▸ Exercise brief:
Skip the pictures and copy all the data that follows exactly.

▸ Collected data:

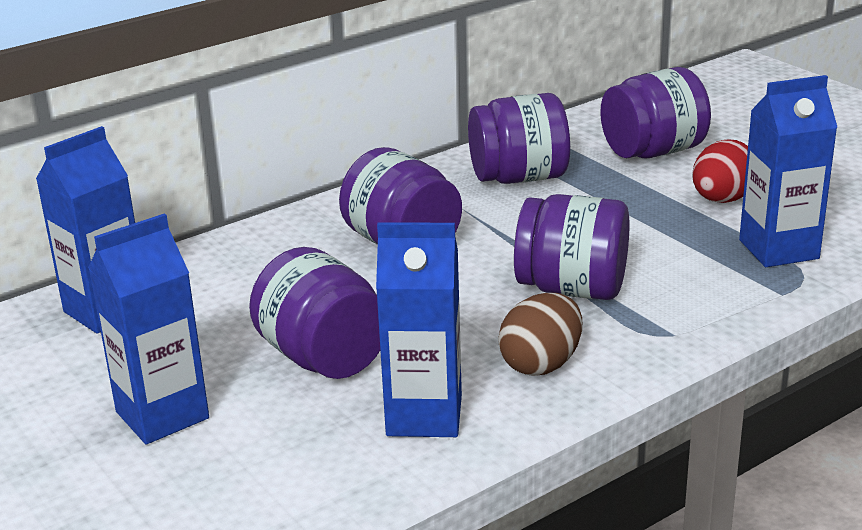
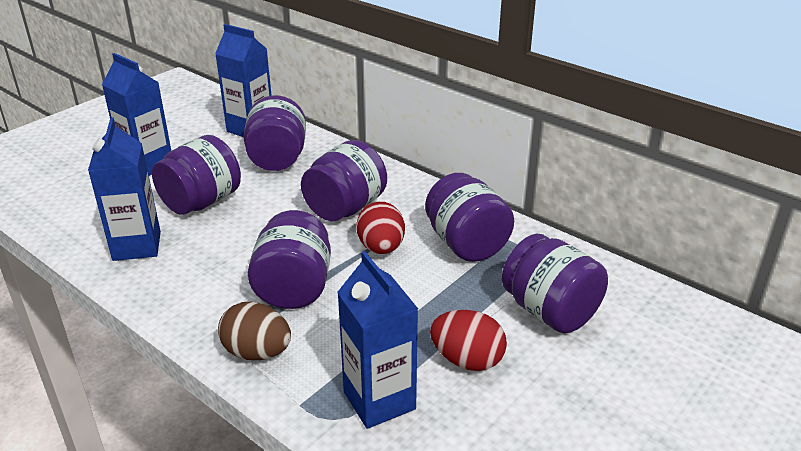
camera: 75 degrees right, 5 degrees up
(230, 289) = (277, 159): none -> purple jar
(507, 227) = (381, 248): none -> red egg
(541, 364) = (192, 284): brown egg -> brown egg (257, 352)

▸ Task response:
camera: 75 degrees right, 5 degrees up
(230, 289) = (277, 159): none -> purple jar
(507, 227) = (381, 248): none -> red egg
(541, 364) = (192, 284): brown egg -> brown egg (257, 352)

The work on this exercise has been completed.